── Provided information ──
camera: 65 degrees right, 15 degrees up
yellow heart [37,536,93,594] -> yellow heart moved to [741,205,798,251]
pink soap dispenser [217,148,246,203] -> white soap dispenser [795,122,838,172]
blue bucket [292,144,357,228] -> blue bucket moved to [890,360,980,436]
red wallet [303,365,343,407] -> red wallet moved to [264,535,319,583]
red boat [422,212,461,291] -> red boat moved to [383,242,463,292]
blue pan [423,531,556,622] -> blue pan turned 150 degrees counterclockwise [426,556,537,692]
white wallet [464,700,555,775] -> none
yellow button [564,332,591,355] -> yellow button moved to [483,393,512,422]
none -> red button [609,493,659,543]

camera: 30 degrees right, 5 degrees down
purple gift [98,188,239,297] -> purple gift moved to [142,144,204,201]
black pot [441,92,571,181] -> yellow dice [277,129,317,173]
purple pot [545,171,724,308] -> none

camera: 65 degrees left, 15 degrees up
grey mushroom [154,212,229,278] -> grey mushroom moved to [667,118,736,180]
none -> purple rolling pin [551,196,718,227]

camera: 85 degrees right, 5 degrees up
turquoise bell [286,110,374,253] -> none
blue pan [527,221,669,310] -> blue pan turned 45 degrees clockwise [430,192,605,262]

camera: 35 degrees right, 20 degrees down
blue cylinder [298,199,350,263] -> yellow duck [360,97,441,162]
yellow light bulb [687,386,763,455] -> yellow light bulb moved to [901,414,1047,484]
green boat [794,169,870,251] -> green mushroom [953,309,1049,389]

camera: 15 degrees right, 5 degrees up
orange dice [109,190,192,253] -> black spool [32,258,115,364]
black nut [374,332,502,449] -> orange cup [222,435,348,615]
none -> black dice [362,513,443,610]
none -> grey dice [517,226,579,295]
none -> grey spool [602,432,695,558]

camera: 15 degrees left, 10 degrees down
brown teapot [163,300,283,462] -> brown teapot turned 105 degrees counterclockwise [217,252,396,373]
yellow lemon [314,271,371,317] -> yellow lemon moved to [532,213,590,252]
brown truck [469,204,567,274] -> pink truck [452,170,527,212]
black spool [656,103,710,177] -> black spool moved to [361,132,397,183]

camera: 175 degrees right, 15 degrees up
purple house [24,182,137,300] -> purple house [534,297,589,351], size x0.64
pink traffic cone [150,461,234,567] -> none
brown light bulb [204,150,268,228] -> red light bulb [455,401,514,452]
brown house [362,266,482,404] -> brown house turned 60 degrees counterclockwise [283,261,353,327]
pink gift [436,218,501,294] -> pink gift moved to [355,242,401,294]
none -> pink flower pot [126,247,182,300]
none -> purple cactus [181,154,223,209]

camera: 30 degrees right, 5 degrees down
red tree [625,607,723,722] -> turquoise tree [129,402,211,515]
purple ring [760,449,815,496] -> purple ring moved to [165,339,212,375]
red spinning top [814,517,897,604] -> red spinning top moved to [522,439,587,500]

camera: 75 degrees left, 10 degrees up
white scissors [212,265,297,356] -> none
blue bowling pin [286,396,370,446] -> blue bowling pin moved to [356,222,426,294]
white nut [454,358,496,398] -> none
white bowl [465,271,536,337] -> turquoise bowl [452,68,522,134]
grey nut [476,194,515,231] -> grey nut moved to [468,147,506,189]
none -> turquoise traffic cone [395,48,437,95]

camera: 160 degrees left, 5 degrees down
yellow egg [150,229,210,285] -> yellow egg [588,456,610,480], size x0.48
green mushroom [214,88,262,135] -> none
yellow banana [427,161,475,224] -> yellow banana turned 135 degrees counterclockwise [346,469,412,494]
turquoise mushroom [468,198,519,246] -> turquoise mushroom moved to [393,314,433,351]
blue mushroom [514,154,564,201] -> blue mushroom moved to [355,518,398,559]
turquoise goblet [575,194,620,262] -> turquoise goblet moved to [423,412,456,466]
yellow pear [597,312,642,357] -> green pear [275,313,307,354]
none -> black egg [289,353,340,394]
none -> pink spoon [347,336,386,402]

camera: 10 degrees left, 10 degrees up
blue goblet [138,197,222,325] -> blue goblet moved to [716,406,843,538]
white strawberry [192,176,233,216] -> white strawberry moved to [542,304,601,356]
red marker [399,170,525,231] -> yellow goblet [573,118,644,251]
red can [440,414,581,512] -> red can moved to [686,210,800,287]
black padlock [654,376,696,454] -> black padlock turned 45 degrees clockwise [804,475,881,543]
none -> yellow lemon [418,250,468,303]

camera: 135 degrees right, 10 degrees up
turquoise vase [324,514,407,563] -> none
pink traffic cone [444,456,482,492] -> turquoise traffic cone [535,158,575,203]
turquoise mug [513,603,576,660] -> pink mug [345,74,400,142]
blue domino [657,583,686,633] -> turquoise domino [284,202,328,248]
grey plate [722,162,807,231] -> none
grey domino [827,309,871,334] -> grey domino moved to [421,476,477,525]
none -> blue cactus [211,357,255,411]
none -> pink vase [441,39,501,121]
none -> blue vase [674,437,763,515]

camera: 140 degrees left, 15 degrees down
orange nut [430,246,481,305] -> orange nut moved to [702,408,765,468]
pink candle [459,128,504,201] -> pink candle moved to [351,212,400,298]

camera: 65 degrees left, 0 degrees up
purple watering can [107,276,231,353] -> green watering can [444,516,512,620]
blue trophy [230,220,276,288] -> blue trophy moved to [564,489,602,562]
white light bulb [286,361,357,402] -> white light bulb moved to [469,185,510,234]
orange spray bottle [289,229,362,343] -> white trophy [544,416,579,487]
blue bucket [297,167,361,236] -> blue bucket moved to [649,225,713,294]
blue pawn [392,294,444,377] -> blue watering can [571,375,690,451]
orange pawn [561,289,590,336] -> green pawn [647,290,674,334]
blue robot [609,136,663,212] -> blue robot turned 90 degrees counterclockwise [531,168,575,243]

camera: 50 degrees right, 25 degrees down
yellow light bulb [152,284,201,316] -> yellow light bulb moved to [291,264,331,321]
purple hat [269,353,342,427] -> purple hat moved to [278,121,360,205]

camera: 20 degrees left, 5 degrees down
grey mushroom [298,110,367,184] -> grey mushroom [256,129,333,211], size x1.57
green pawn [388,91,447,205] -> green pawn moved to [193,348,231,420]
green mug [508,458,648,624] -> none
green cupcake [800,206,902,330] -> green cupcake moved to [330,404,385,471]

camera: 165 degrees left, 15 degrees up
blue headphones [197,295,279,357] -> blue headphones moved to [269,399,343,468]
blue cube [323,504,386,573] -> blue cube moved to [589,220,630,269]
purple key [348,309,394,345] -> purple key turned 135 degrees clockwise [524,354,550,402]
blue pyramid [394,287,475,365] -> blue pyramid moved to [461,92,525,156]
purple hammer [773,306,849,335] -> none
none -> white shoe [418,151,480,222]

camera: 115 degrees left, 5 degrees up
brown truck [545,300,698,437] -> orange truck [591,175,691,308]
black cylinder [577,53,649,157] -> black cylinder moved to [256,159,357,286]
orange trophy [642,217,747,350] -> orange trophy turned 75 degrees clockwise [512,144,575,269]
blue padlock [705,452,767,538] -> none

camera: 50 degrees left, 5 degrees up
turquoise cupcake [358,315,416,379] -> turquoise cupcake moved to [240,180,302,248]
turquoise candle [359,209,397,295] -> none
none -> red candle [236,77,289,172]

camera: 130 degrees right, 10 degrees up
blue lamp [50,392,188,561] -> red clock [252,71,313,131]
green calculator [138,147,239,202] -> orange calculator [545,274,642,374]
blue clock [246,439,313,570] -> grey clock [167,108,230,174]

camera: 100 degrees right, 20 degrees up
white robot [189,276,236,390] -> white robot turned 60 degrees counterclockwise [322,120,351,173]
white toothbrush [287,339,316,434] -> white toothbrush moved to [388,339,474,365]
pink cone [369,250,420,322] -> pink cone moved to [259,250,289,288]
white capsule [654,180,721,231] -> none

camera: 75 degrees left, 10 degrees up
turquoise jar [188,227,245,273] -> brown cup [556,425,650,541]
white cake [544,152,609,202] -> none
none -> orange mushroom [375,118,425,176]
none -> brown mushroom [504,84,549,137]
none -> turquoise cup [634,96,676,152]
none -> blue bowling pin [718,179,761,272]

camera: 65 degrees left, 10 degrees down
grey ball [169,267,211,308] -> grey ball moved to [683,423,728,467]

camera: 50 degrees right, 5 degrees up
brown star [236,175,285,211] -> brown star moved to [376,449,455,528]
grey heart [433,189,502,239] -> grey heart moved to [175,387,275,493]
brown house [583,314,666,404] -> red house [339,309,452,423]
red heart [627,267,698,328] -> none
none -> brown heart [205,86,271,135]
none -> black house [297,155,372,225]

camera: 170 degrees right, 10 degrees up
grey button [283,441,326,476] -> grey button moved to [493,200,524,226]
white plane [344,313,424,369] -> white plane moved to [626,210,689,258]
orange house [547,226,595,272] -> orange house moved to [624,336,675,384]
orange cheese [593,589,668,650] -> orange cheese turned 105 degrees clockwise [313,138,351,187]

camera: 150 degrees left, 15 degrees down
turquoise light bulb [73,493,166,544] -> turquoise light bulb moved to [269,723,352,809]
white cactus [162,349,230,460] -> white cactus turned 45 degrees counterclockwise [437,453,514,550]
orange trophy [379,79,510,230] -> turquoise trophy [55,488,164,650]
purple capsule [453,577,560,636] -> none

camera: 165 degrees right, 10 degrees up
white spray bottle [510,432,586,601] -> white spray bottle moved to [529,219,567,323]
───
- Work request -
In the listing above, locate the line containing "green calculator [138,147,239,202]" and the line containing "red heart [627,267,698,328] -> none". Extract those two lines and every line between them, exactly as written, and only those.

- Exercise response -
green calculator [138,147,239,202] -> orange calculator [545,274,642,374]
blue clock [246,439,313,570] -> grey clock [167,108,230,174]

camera: 100 degrees right, 20 degrees up
white robot [189,276,236,390] -> white robot turned 60 degrees counterclockwise [322,120,351,173]
white toothbrush [287,339,316,434] -> white toothbrush moved to [388,339,474,365]
pink cone [369,250,420,322] -> pink cone moved to [259,250,289,288]
white capsule [654,180,721,231] -> none

camera: 75 degrees left, 10 degrees up
turquoise jar [188,227,245,273] -> brown cup [556,425,650,541]
white cake [544,152,609,202] -> none
none -> orange mushroom [375,118,425,176]
none -> brown mushroom [504,84,549,137]
none -> turquoise cup [634,96,676,152]
none -> blue bowling pin [718,179,761,272]

camera: 65 degrees left, 10 degrees down
grey ball [169,267,211,308] -> grey ball moved to [683,423,728,467]

camera: 50 degrees right, 5 degrees up
brown star [236,175,285,211] -> brown star moved to [376,449,455,528]
grey heart [433,189,502,239] -> grey heart moved to [175,387,275,493]
brown house [583,314,666,404] -> red house [339,309,452,423]
red heart [627,267,698,328] -> none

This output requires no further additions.